▶ **YOUR OBJECTIVE**:
Without the pictures, set down every line of the data exactly.

(Dataset entries)
▬▬▬▬▬▬▬▬▬▬

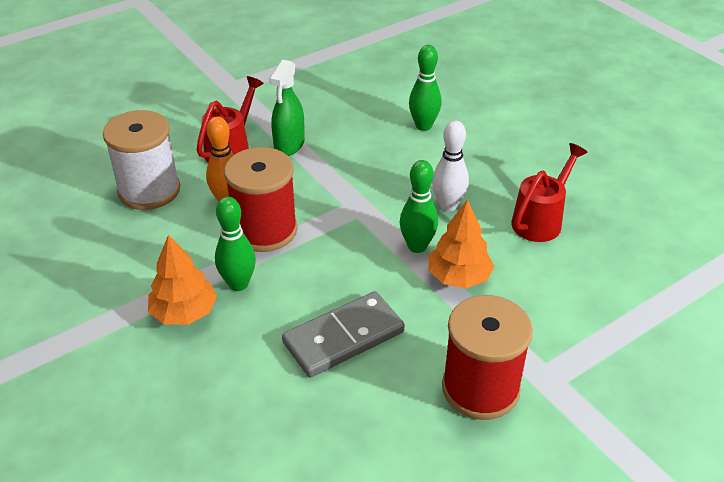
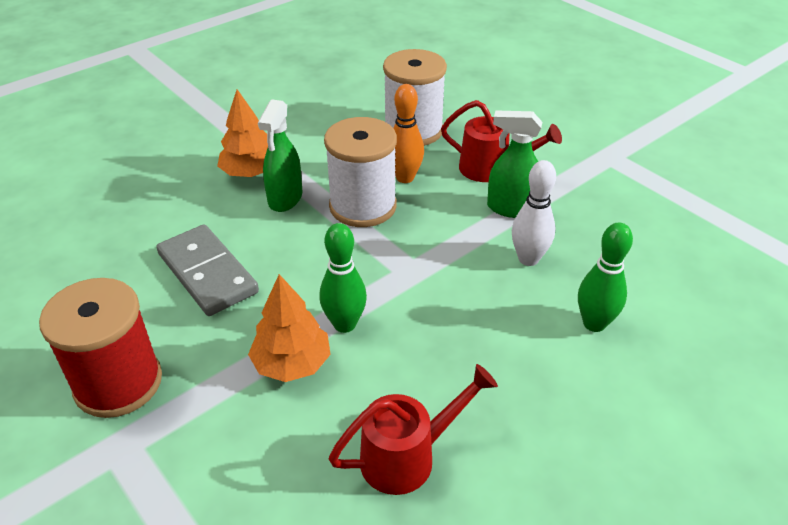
camera: 85 degrees right, 0 degrees up
(238, 284) = (285, 198): green bowling pin -> green spray bottle
(265, 230) = (363, 206): red spool -> white spool
(448, 205) = (425, 352): white bowling pin -> white bowling pin (528, 259)
(540, 220) = (407, 456): red watering can -> red watering can turned 60 degrees counterclockwise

▬▬▬▬▬▬▬▬▬▬

▶ **WORKED SOLUTION**:
camera: 85 degrees right, 0 degrees up
(238, 284) = (285, 198): green bowling pin -> green spray bottle
(265, 230) = (363, 206): red spool -> white spool
(448, 205) = (425, 352): white bowling pin -> white bowling pin (528, 259)
(540, 220) = (407, 456): red watering can -> red watering can turned 60 degrees counterclockwise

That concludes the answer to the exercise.